(Records excerpted from a collection)
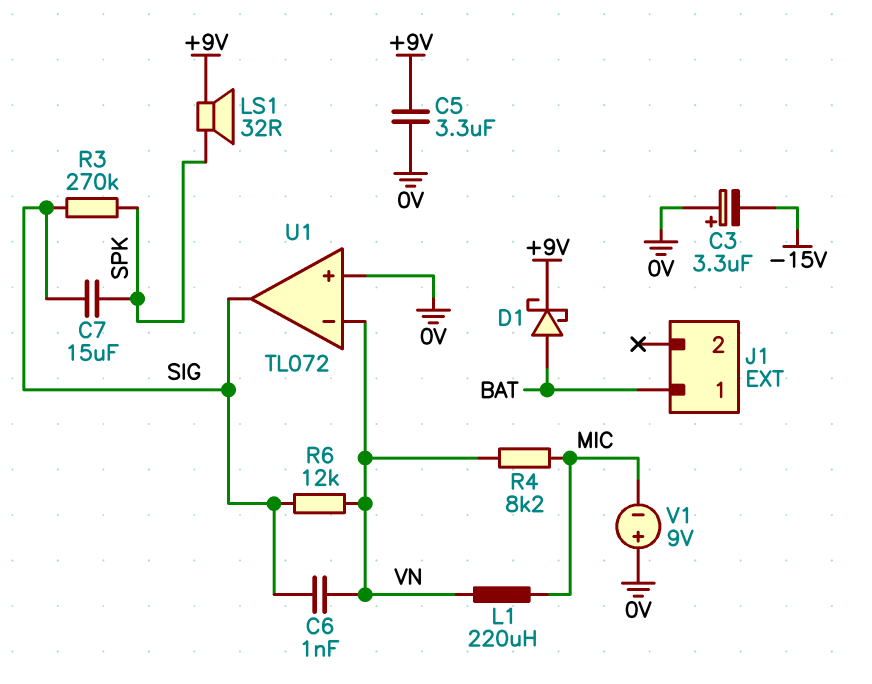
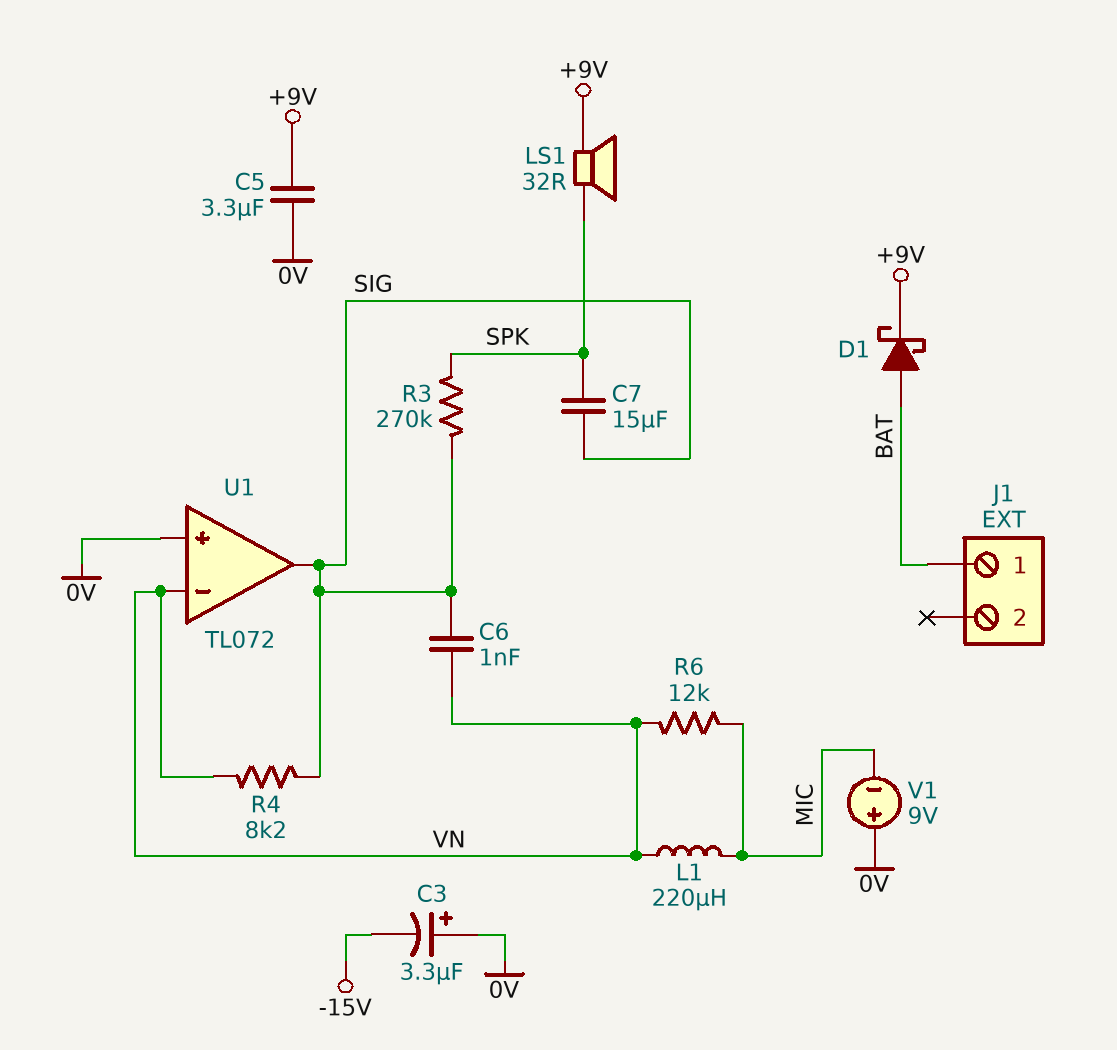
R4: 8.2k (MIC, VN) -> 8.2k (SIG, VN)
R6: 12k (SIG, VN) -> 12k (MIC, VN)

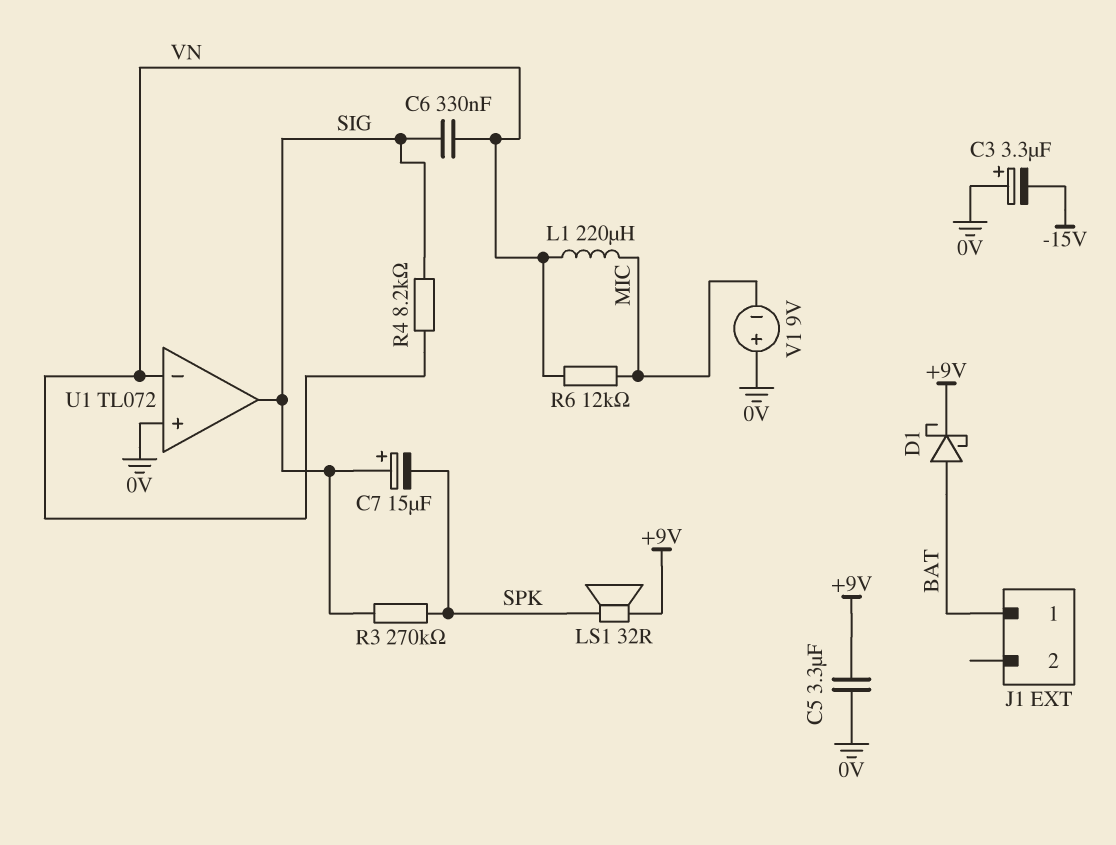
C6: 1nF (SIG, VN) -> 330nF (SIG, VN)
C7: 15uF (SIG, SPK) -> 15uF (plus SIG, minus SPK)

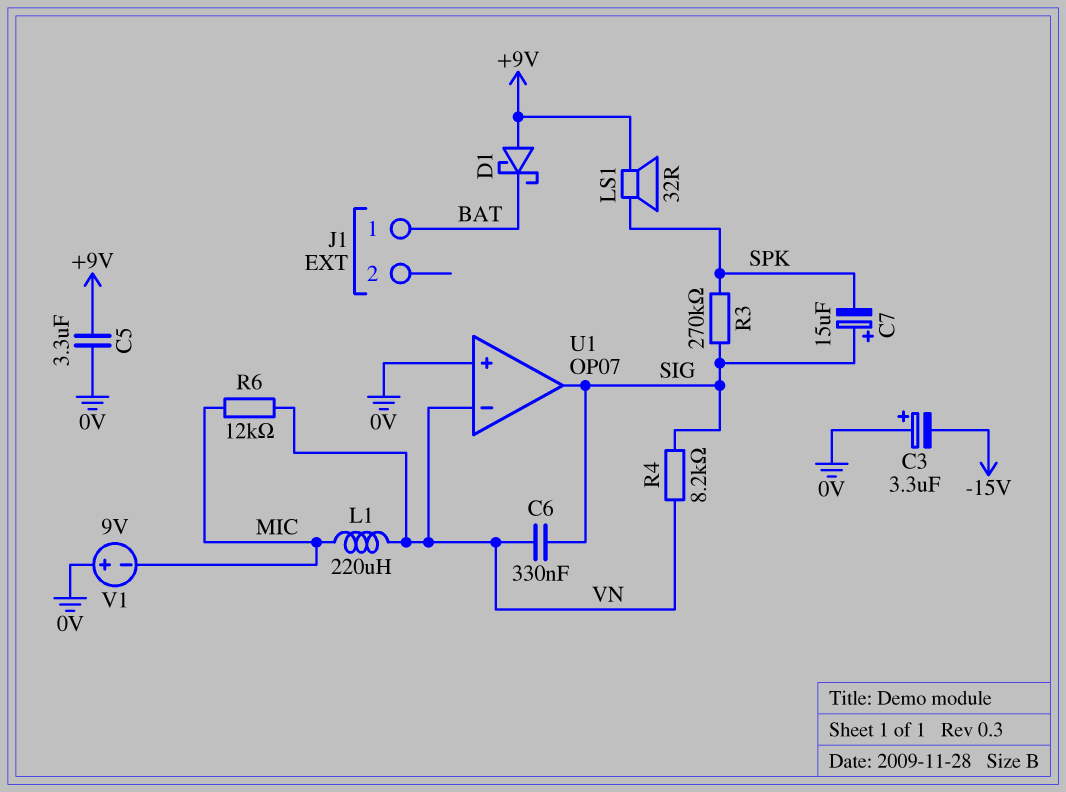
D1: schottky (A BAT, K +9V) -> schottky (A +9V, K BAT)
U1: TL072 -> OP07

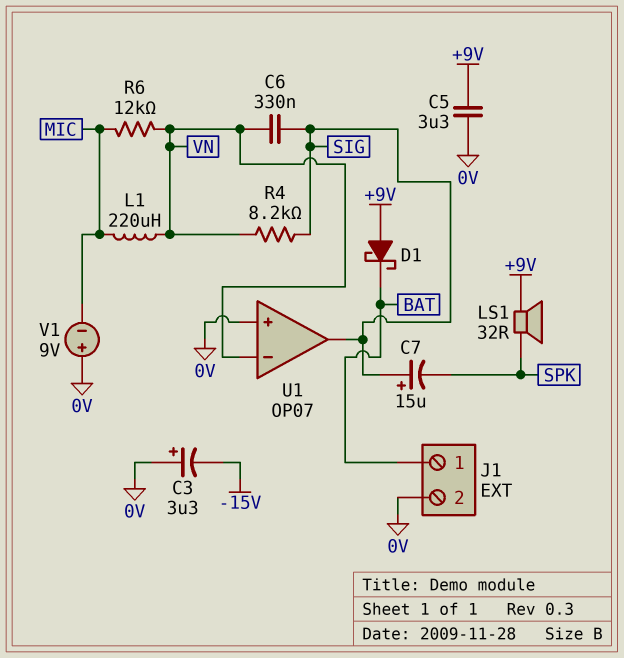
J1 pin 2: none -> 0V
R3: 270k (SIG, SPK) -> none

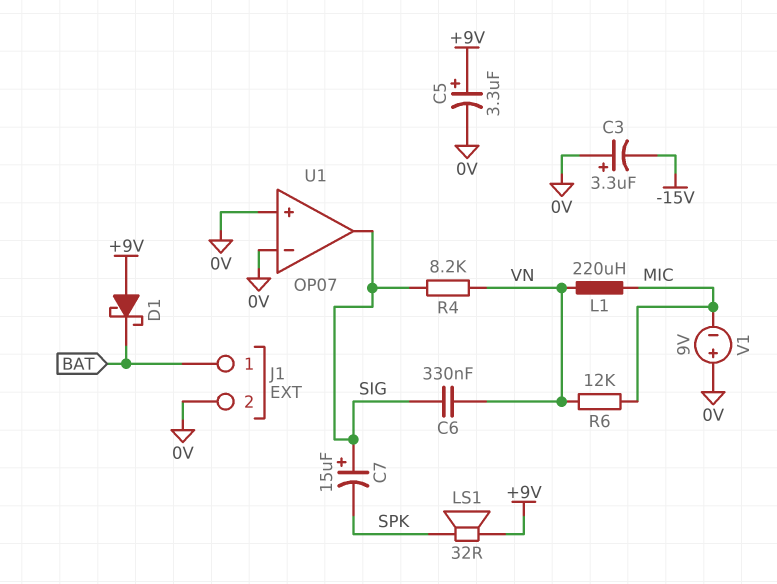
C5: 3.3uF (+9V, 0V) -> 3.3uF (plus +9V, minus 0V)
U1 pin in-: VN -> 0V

* * *

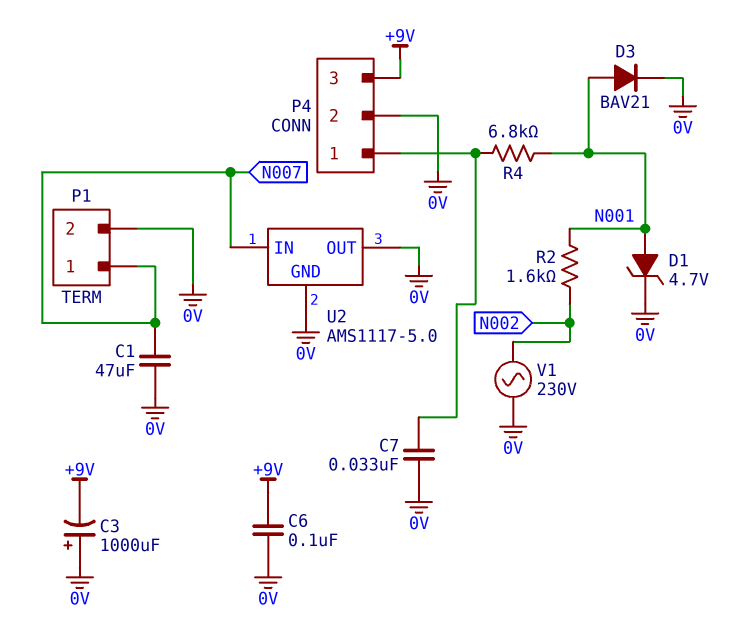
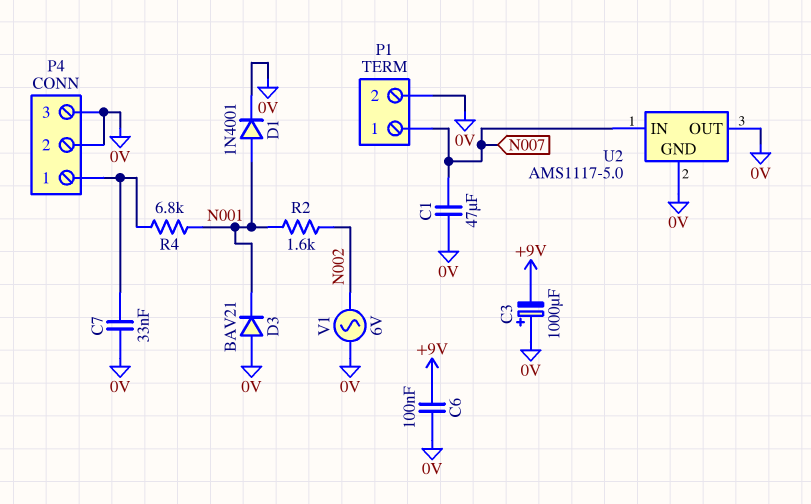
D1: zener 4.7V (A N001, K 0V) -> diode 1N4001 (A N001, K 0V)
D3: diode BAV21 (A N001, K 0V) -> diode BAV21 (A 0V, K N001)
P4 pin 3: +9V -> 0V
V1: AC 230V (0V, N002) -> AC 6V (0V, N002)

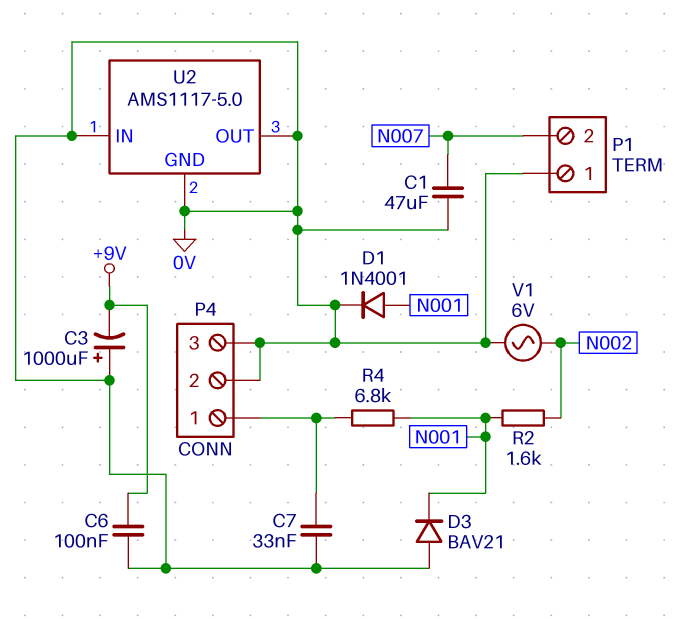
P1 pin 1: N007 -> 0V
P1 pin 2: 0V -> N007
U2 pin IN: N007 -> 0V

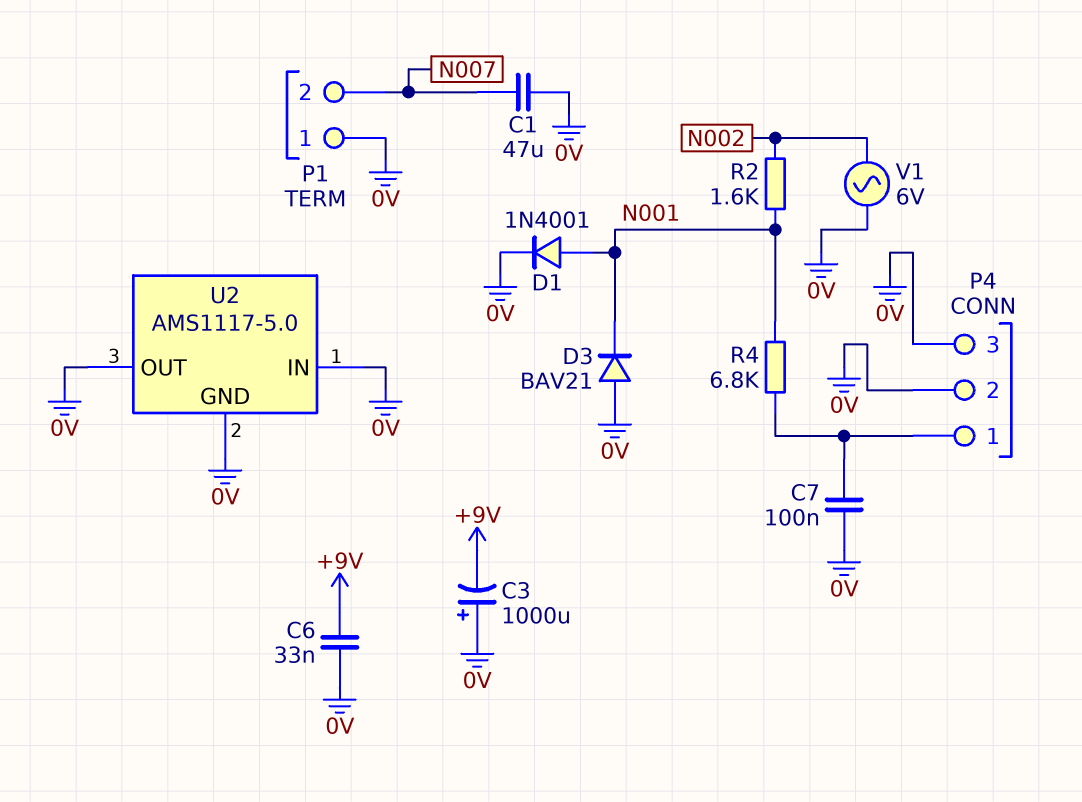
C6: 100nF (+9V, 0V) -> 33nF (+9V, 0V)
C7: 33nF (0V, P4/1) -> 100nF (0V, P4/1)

■ **What is being asked**:
Respond with the exact lines above running from the one containing "D3: diode BAV21" to the one containing "C7: 33nF (0V, P4/1) -> 100nF (0V, P4/1)", both ends kept and no pictures included.

■ **Answer to this problem**:
D3: diode BAV21 (A N001, K 0V) -> diode BAV21 (A 0V, K N001)
P4 pin 3: +9V -> 0V
V1: AC 230V (0V, N002) -> AC 6V (0V, N002)

P1 pin 1: N007 -> 0V
P1 pin 2: 0V -> N007
U2 pin IN: N007 -> 0V

C6: 100nF (+9V, 0V) -> 33nF (+9V, 0V)
C7: 33nF (0V, P4/1) -> 100nF (0V, P4/1)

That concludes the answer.